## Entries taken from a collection
((
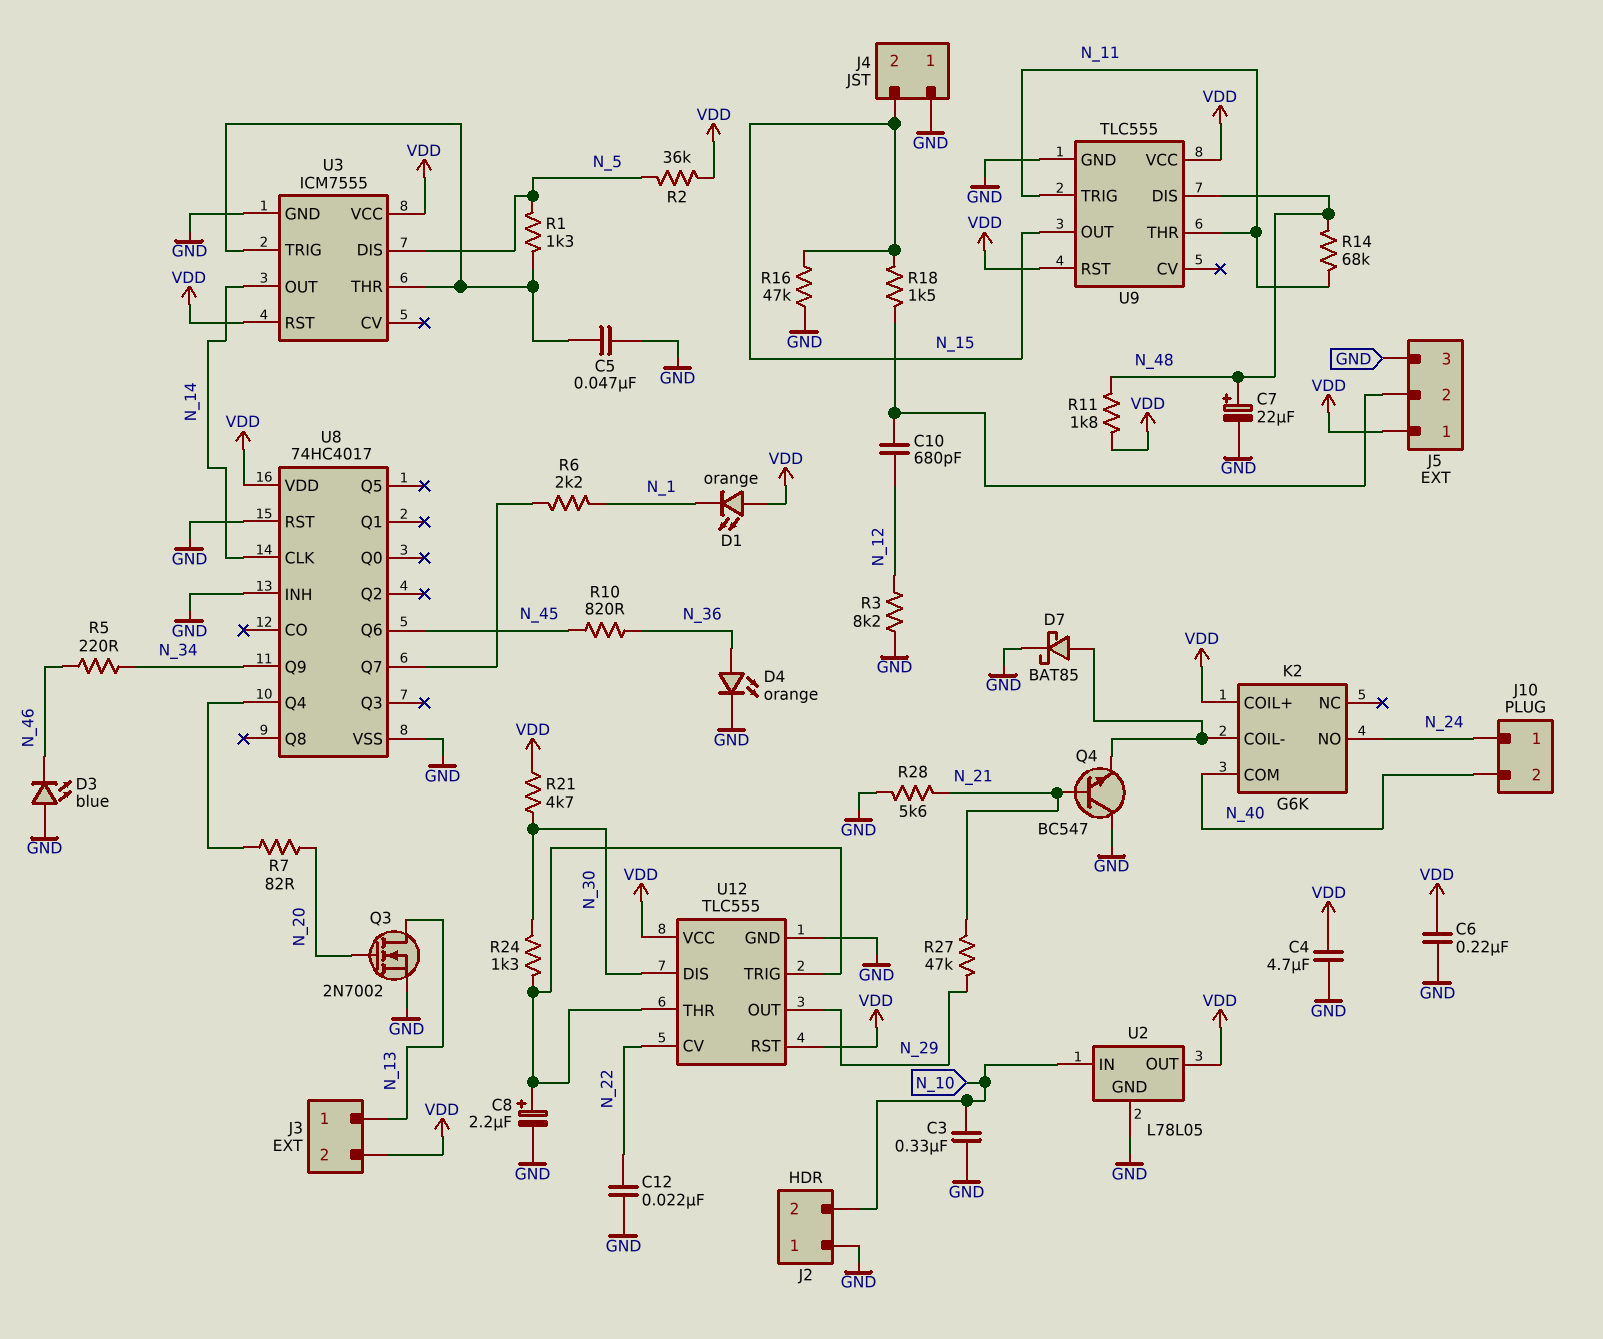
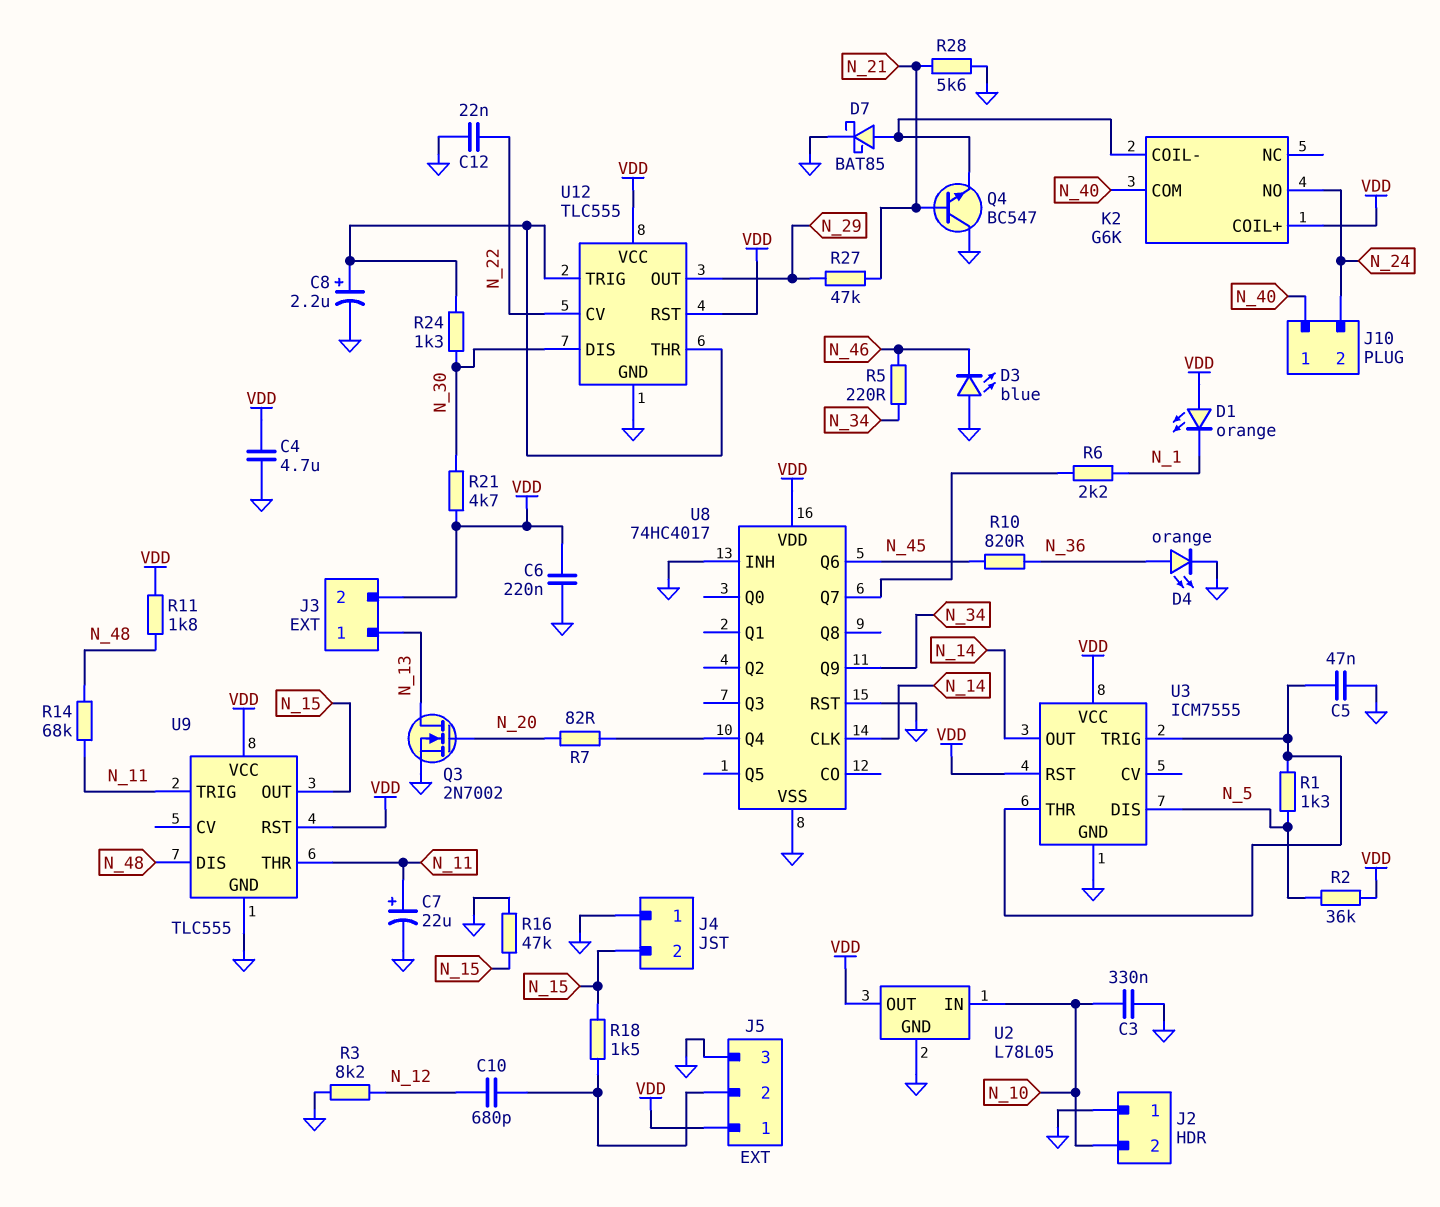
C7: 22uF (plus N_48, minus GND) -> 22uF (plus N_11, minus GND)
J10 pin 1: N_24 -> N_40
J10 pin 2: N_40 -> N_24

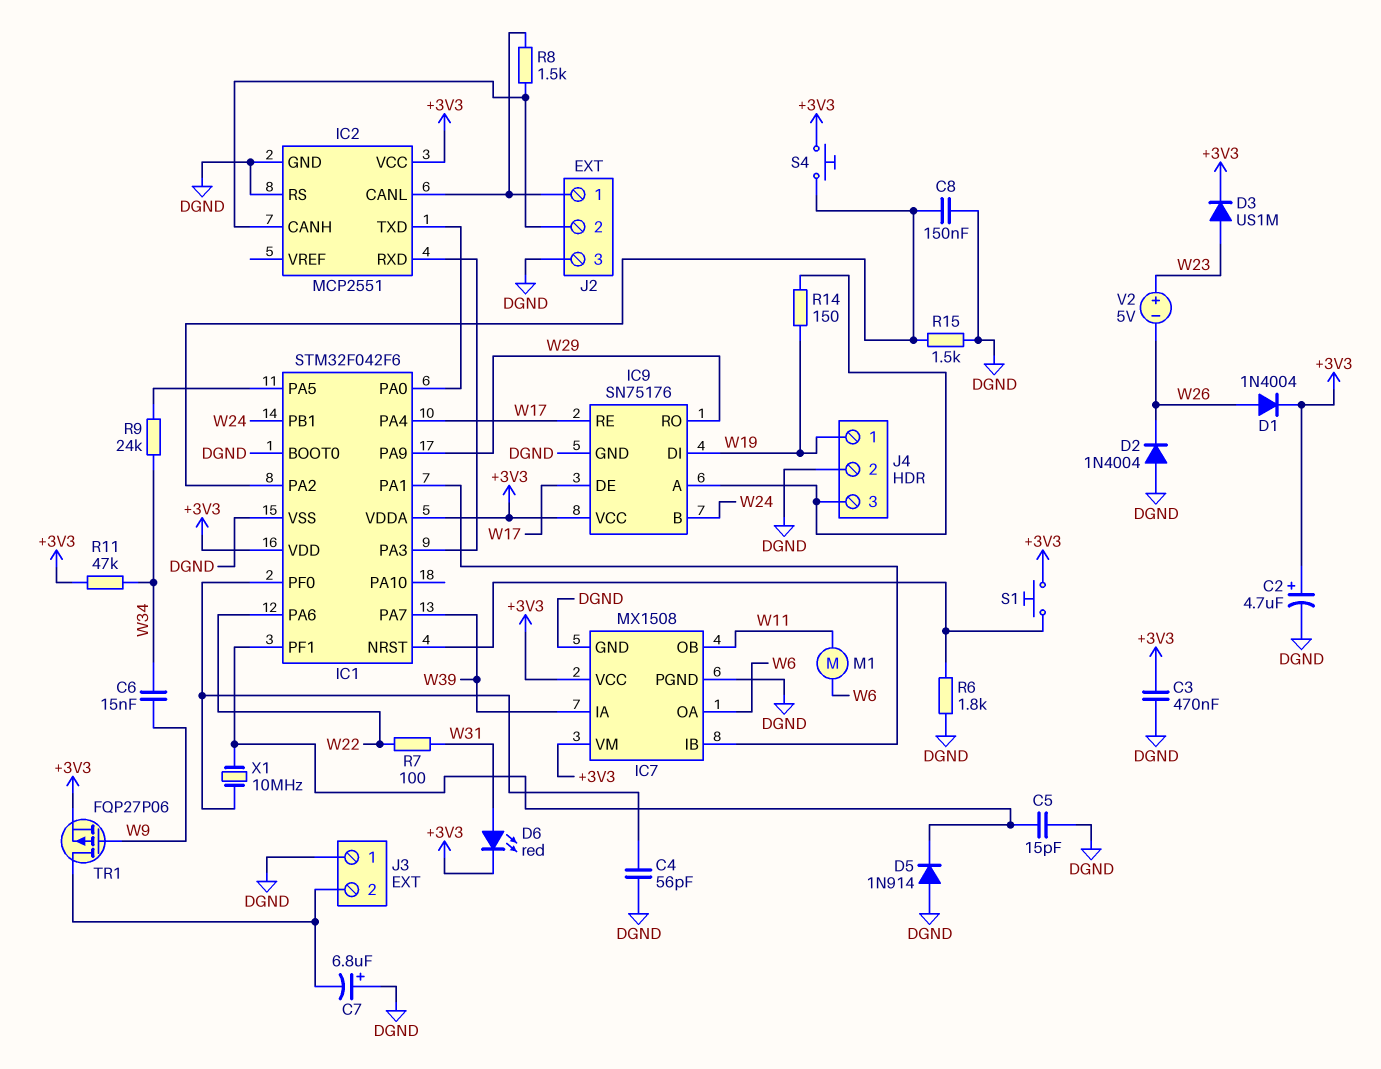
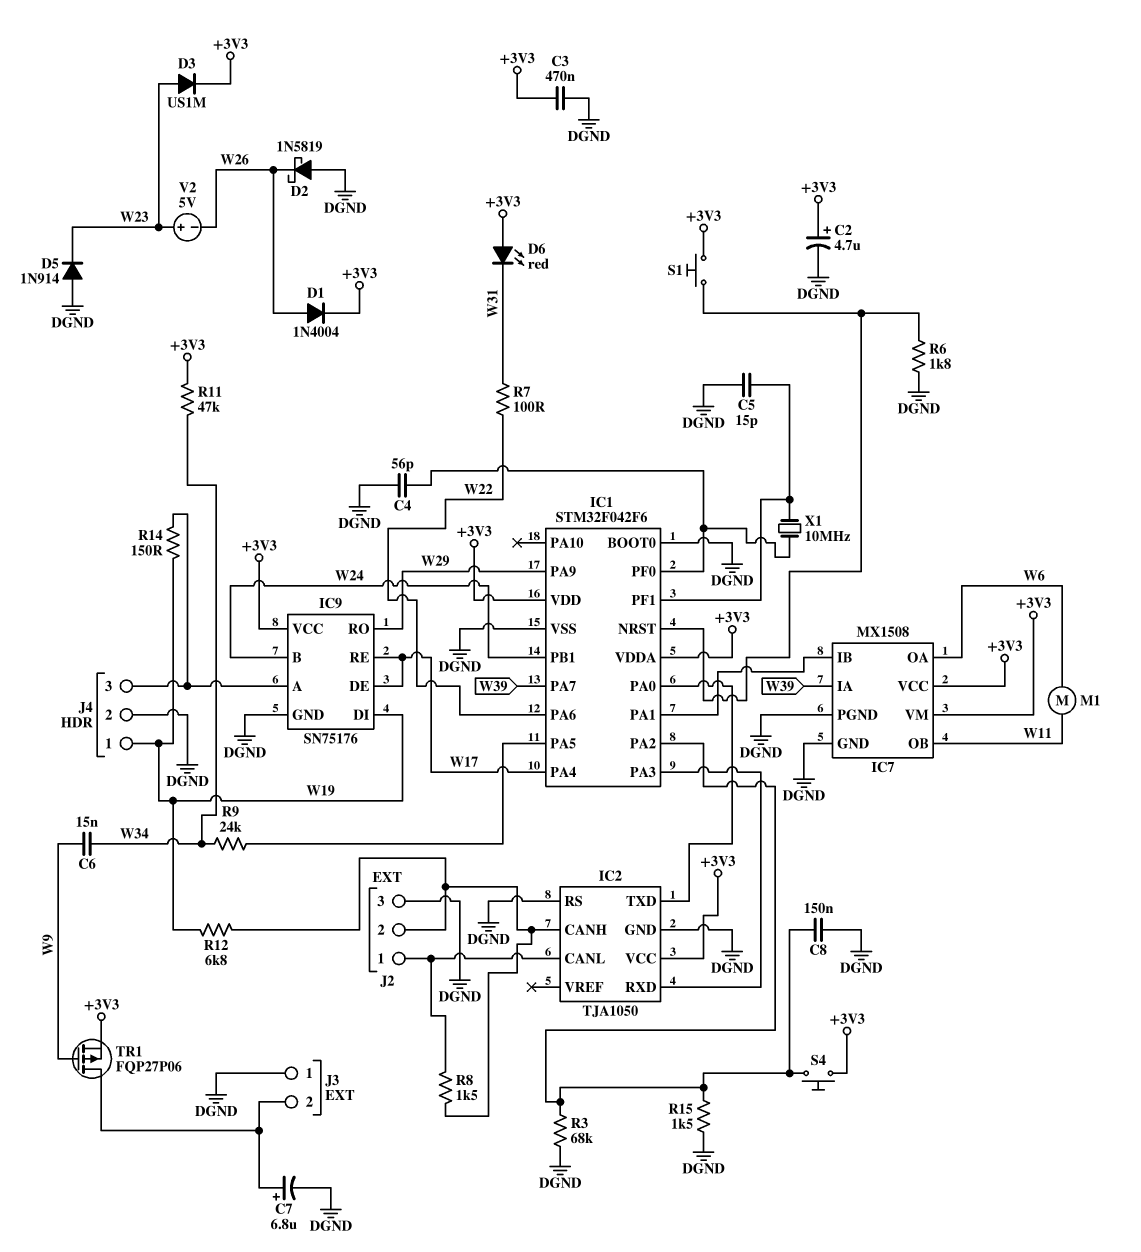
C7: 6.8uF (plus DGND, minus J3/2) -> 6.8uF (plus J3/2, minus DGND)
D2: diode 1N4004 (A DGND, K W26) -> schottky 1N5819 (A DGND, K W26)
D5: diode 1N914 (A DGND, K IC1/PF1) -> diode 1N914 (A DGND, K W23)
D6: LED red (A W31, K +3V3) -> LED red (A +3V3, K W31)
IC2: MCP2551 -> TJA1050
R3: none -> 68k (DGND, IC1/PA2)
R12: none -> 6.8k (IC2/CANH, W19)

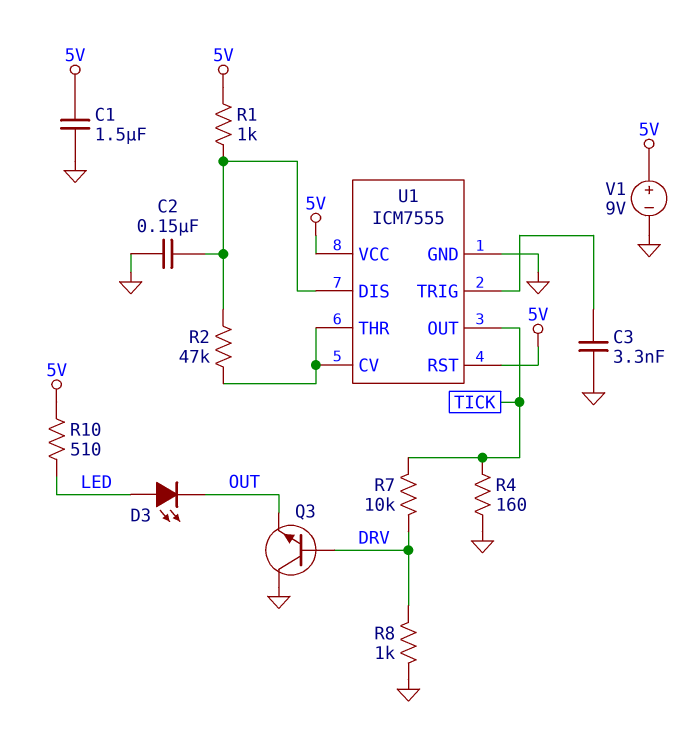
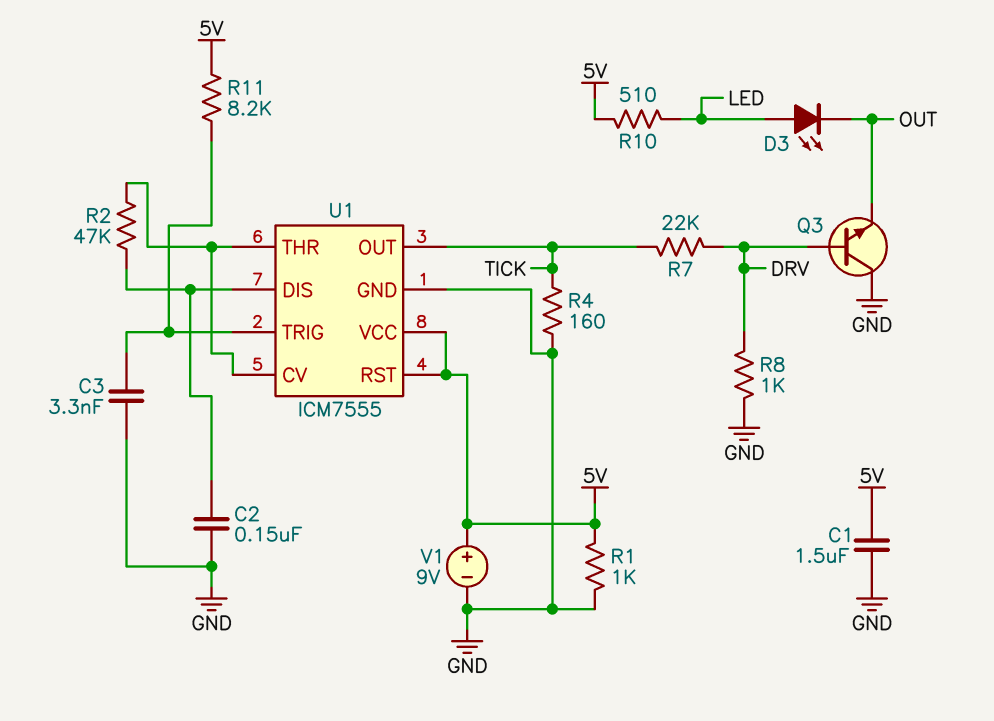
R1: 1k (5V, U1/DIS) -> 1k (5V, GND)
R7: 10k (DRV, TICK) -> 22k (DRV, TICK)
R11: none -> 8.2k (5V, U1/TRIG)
))
## DESCRIPTION OF THE TASK
Please give an exact copy of the lines from the line containing "IC2: MCP2551 -> TJA1050" through the end of the records above, pictures excluded.

## TASK SOLUTION
IC2: MCP2551 -> TJA1050
R3: none -> 68k (DGND, IC1/PA2)
R12: none -> 6.8k (IC2/CANH, W19)

R1: 1k (5V, U1/DIS) -> 1k (5V, GND)
R7: 10k (DRV, TICK) -> 22k (DRV, TICK)
R11: none -> 8.2k (5V, U1/TRIG)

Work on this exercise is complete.